In the data below, one line contains "Recycle Bin: [602,69,633,108]" and a later one contains "first.js: [308,608,344,654] ->". Print both, with every line between them, exactly and alone.
── DATASET RECORDS
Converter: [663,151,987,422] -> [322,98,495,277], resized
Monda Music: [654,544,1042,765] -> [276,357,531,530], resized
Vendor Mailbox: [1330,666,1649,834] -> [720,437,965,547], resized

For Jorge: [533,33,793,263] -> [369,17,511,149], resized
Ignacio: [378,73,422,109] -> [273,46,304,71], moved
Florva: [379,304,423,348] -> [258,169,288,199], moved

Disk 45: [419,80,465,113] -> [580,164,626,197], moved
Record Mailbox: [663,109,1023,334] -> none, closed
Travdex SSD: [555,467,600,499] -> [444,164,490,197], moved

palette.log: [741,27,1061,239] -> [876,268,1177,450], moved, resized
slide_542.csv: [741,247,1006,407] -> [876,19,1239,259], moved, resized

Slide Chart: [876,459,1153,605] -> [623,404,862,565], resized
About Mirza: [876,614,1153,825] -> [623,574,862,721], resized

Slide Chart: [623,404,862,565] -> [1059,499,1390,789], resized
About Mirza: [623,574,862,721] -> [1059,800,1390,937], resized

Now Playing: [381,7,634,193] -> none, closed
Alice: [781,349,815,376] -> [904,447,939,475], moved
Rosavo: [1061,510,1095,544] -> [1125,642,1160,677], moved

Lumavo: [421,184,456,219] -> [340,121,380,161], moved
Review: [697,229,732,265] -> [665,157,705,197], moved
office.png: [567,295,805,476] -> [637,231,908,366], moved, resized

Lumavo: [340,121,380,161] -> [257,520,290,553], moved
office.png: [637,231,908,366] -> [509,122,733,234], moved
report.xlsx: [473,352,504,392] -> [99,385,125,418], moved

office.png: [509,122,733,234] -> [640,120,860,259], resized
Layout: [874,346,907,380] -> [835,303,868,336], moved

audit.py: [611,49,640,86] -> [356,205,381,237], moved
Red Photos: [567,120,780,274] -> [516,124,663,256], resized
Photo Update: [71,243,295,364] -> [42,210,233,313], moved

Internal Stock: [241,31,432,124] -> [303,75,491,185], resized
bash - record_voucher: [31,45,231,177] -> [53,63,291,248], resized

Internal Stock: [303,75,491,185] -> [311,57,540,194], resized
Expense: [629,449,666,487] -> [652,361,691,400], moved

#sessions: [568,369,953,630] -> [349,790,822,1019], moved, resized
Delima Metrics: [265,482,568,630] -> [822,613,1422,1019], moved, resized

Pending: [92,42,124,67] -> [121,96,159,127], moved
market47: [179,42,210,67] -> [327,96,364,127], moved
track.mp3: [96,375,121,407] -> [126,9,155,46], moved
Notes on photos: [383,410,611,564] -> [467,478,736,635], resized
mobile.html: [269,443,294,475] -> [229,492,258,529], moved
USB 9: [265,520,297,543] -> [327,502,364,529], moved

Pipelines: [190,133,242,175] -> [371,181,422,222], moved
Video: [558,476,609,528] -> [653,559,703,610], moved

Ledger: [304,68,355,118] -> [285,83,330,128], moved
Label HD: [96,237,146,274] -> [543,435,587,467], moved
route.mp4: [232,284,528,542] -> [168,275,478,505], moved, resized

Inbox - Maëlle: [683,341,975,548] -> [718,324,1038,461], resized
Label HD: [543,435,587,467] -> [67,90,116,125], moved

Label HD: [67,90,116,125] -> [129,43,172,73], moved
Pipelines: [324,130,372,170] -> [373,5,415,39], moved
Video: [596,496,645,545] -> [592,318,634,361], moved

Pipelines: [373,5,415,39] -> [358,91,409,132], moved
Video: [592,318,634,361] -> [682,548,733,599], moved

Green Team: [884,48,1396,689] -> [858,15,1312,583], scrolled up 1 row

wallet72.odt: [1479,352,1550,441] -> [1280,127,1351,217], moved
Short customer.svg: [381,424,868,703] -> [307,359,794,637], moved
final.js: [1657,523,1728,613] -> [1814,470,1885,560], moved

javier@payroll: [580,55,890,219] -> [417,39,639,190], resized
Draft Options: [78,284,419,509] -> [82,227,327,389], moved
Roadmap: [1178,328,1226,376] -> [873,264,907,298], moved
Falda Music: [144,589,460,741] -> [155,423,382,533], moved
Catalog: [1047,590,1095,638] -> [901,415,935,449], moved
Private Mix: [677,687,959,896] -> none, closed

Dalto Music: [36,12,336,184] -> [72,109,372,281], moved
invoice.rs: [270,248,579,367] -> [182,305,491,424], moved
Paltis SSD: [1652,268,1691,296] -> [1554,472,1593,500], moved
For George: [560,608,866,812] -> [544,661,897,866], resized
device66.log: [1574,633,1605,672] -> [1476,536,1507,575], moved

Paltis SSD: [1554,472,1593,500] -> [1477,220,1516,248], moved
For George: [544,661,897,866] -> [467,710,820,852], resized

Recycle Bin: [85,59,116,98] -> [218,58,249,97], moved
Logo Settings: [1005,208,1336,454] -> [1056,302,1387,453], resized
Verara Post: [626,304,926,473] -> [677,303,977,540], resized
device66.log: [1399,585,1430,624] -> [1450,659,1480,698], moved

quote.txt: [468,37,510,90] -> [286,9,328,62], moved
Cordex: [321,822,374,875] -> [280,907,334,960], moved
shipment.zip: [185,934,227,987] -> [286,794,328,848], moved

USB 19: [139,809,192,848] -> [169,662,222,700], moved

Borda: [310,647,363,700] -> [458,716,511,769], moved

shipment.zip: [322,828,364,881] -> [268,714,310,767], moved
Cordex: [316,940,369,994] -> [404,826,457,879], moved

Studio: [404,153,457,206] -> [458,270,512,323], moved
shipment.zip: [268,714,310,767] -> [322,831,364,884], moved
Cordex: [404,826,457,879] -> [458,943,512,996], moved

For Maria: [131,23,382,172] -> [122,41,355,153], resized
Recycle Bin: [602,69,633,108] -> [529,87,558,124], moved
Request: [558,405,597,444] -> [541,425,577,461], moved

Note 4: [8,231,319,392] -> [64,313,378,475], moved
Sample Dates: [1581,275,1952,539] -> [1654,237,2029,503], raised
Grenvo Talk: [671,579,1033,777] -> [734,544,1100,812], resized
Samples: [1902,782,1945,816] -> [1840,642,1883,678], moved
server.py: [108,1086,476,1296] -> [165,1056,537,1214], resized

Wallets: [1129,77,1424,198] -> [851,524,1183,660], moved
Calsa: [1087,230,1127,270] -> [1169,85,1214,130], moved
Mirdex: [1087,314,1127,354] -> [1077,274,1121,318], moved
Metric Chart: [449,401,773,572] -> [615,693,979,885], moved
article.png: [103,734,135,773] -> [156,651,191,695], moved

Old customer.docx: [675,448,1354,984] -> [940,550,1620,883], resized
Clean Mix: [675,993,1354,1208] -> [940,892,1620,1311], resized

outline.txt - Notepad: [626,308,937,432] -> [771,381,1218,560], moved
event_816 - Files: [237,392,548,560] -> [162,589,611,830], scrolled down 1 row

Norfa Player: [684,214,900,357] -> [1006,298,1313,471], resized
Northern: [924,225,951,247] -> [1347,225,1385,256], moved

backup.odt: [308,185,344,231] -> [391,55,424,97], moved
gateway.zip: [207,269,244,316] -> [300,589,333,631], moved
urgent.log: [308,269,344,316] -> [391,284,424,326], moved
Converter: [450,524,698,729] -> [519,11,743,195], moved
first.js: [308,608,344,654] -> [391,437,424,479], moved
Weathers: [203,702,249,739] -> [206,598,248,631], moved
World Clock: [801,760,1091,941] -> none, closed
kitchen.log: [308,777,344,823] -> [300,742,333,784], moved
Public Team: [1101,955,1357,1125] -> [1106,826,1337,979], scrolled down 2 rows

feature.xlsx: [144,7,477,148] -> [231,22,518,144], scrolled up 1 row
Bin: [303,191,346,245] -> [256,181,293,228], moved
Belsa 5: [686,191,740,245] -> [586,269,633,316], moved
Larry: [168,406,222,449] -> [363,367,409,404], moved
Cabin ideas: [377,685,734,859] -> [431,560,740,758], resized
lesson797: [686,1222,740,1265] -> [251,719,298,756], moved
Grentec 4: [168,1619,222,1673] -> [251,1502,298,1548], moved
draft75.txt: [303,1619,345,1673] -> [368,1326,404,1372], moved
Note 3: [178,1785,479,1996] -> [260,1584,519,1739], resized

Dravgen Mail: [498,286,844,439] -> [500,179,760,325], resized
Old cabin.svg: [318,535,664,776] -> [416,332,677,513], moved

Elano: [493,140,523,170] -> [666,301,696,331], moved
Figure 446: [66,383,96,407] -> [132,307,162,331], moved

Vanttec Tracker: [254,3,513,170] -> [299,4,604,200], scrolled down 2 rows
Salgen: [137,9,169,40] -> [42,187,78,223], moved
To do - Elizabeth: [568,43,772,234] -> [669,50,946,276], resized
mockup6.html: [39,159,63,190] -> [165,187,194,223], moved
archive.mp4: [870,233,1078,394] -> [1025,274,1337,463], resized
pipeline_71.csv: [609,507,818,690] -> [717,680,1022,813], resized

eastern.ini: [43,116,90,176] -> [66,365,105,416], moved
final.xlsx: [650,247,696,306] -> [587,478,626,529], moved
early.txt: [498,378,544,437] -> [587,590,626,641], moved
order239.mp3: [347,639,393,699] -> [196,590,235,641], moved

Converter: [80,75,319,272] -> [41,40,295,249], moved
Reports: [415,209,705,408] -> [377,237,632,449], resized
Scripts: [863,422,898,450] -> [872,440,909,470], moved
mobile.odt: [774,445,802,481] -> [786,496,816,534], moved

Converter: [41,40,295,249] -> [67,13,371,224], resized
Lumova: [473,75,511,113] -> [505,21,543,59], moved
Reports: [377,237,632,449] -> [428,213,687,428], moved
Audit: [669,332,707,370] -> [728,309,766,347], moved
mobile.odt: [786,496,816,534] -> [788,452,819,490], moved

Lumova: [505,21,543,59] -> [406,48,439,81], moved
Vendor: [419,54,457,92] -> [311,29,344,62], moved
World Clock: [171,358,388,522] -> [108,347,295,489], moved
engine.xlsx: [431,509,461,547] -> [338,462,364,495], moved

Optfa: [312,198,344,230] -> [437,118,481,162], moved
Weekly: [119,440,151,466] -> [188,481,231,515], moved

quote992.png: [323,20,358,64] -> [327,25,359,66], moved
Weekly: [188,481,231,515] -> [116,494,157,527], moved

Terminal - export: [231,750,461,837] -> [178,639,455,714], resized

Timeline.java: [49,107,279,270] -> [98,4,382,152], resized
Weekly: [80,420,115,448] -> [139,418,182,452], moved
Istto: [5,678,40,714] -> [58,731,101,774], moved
────
→ **TASK ANSWER**:
Recycle Bin: [602,69,633,108] -> [529,87,558,124], moved
Request: [558,405,597,444] -> [541,425,577,461], moved

Note 4: [8,231,319,392] -> [64,313,378,475], moved
Sample Dates: [1581,275,1952,539] -> [1654,237,2029,503], raised
Grenvo Talk: [671,579,1033,777] -> [734,544,1100,812], resized
Samples: [1902,782,1945,816] -> [1840,642,1883,678], moved
server.py: [108,1086,476,1296] -> [165,1056,537,1214], resized

Wallets: [1129,77,1424,198] -> [851,524,1183,660], moved
Calsa: [1087,230,1127,270] -> [1169,85,1214,130], moved
Mirdex: [1087,314,1127,354] -> [1077,274,1121,318], moved
Metric Chart: [449,401,773,572] -> [615,693,979,885], moved
article.png: [103,734,135,773] -> [156,651,191,695], moved

Old customer.docx: [675,448,1354,984] -> [940,550,1620,883], resized
Clean Mix: [675,993,1354,1208] -> [940,892,1620,1311], resized

outline.txt - Notepad: [626,308,937,432] -> [771,381,1218,560], moved
event_816 - Files: [237,392,548,560] -> [162,589,611,830], scrolled down 1 row

Norfa Player: [684,214,900,357] -> [1006,298,1313,471], resized
Northern: [924,225,951,247] -> [1347,225,1385,256], moved

backup.odt: [308,185,344,231] -> [391,55,424,97], moved
gateway.zip: [207,269,244,316] -> [300,589,333,631], moved
urgent.log: [308,269,344,316] -> [391,284,424,326], moved
Converter: [450,524,698,729] -> [519,11,743,195], moved
first.js: [308,608,344,654] -> [391,437,424,479], moved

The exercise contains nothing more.